### Supplied data:
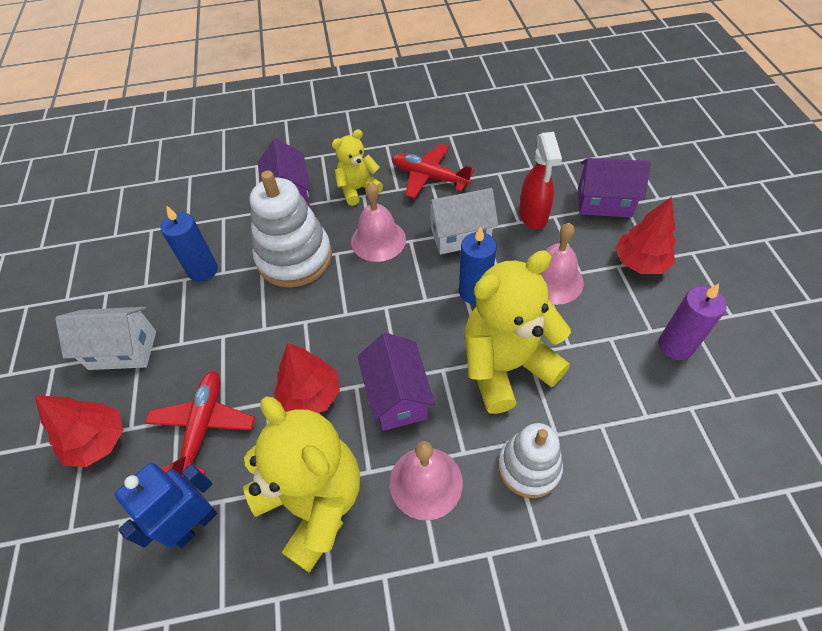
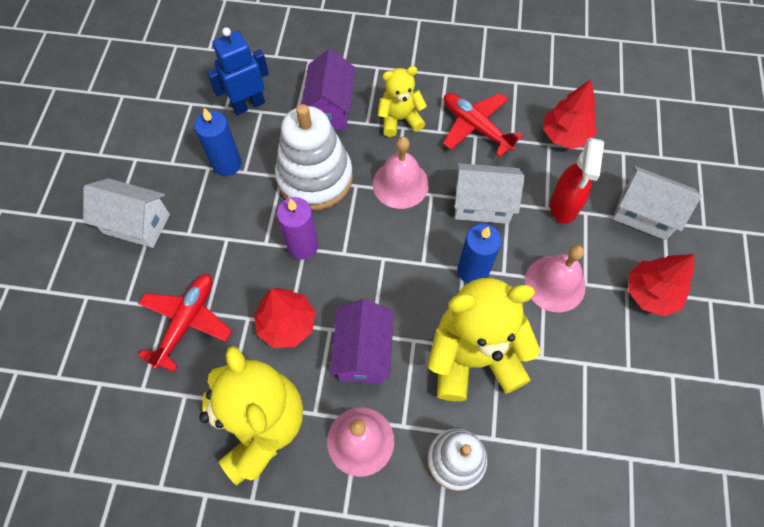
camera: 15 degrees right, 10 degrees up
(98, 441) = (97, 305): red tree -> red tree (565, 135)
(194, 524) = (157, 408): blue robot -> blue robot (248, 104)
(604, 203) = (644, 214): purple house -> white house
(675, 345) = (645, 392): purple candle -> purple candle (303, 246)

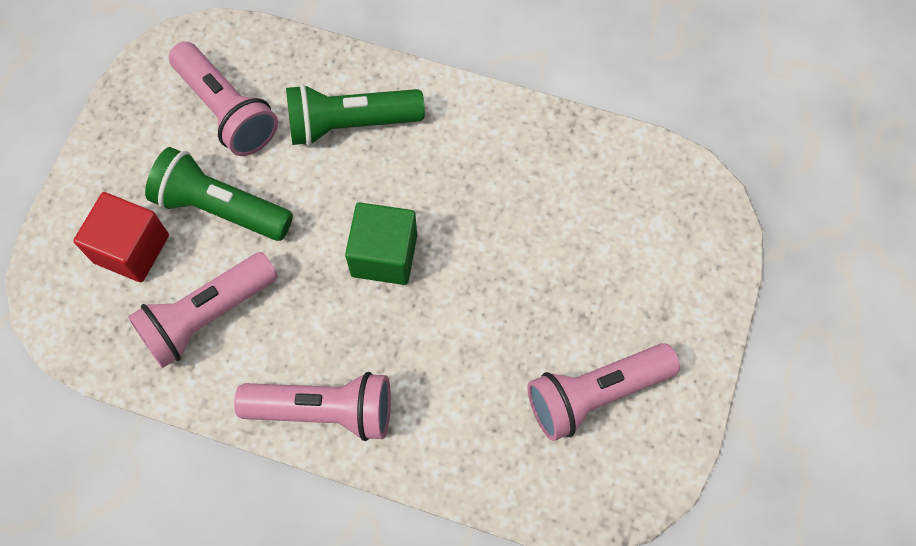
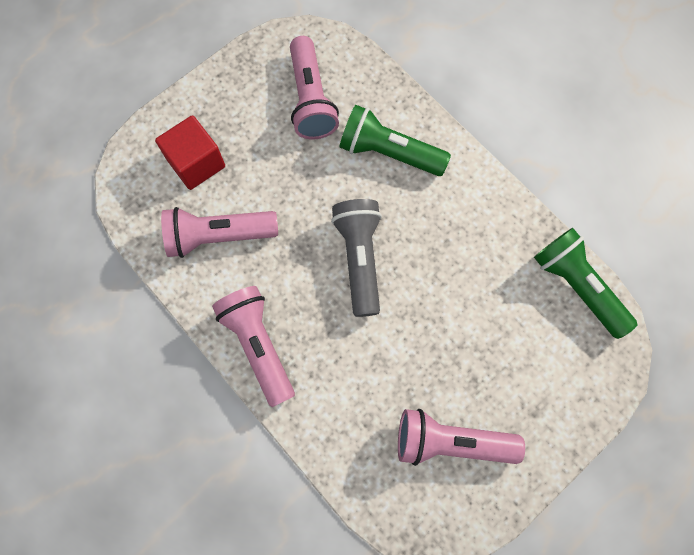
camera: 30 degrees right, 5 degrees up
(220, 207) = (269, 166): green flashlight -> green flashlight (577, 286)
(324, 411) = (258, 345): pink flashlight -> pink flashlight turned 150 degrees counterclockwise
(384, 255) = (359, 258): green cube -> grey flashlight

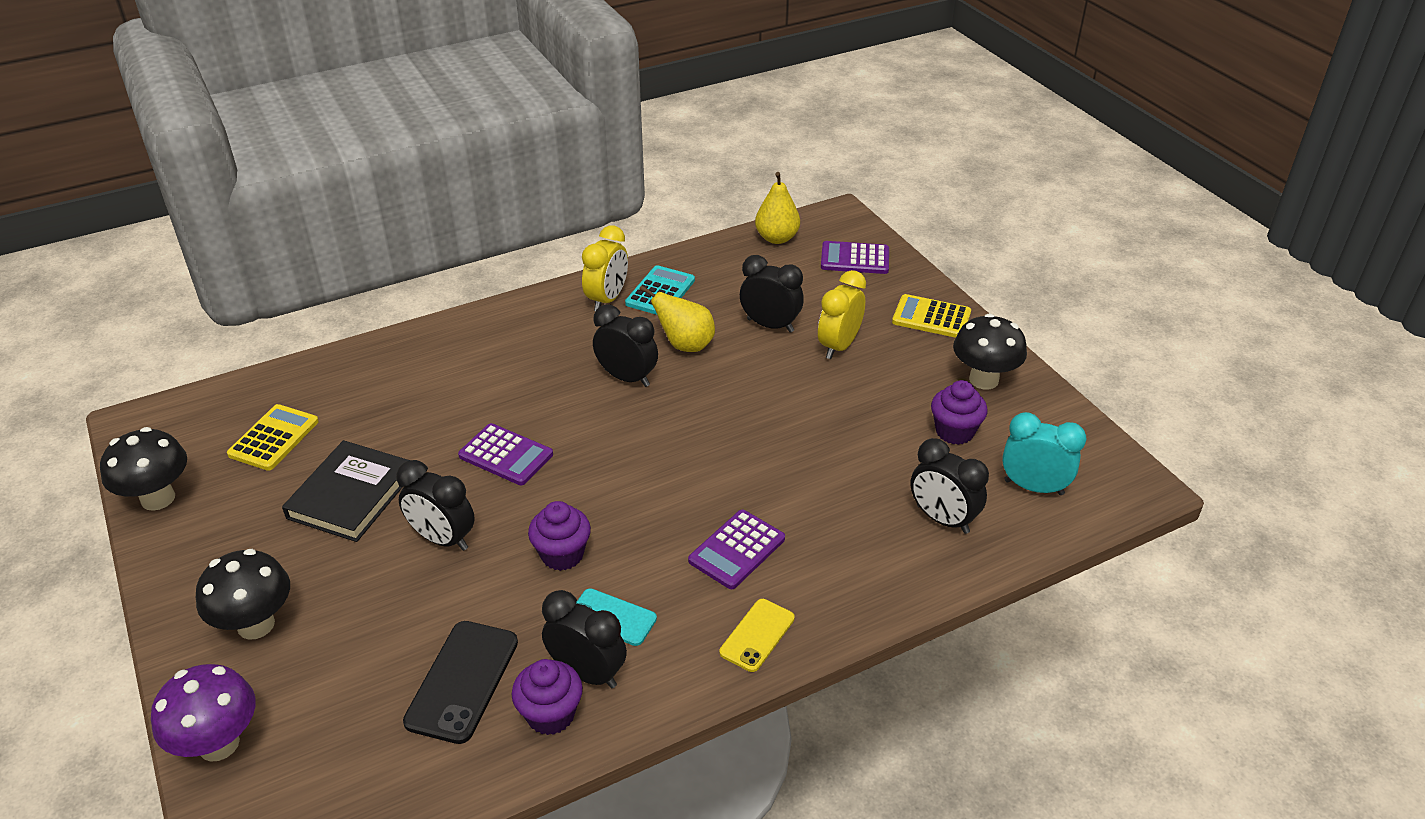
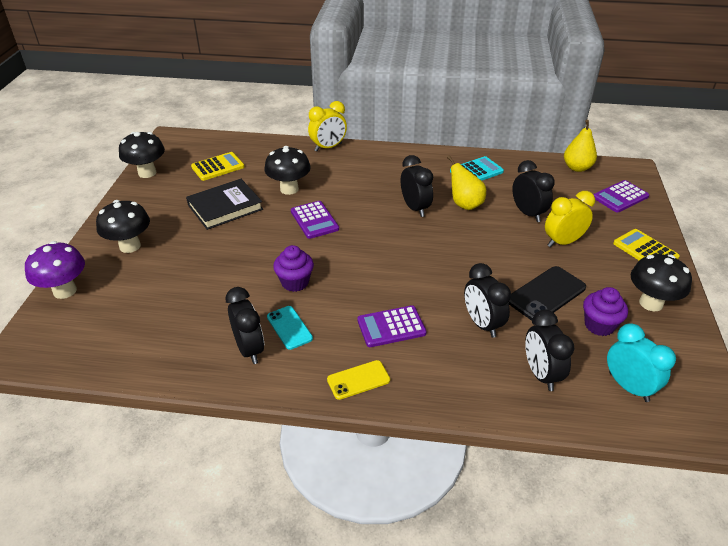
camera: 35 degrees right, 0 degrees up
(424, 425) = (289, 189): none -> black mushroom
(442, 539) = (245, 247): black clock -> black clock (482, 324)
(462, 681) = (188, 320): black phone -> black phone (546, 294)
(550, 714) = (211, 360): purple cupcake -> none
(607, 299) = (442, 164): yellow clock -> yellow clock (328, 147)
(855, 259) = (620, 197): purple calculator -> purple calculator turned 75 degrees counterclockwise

### Exercise goal:
Could you restate every record above word for word, leaving the pictures out?

### Result of this task:
camera: 15 degrees right, 10 degrees up
(98, 441) = (97, 305): red tree -> red tree (565, 135)
(194, 524) = (157, 408): blue robot -> blue robot (248, 104)
(604, 203) = (644, 214): purple house -> white house
(675, 345) = (645, 392): purple candle -> purple candle (303, 246)

camera: 30 degrees right, 5 degrees up
(220, 207) = (269, 166): green flashlight -> green flashlight (577, 286)
(324, 411) = (258, 345): pink flashlight -> pink flashlight turned 150 degrees counterclockwise
(384, 255) = (359, 258): green cube -> grey flashlight

camera: 35 degrees right, 0 degrees up
(424, 425) = (289, 189): none -> black mushroom
(442, 539) = (245, 247): black clock -> black clock (482, 324)
(462, 681) = (188, 320): black phone -> black phone (546, 294)
(550, 714) = (211, 360): purple cupcake -> none
(607, 299) = (442, 164): yellow clock -> yellow clock (328, 147)
(855, 259) = (620, 197): purple calculator -> purple calculator turned 75 degrees counterclockwise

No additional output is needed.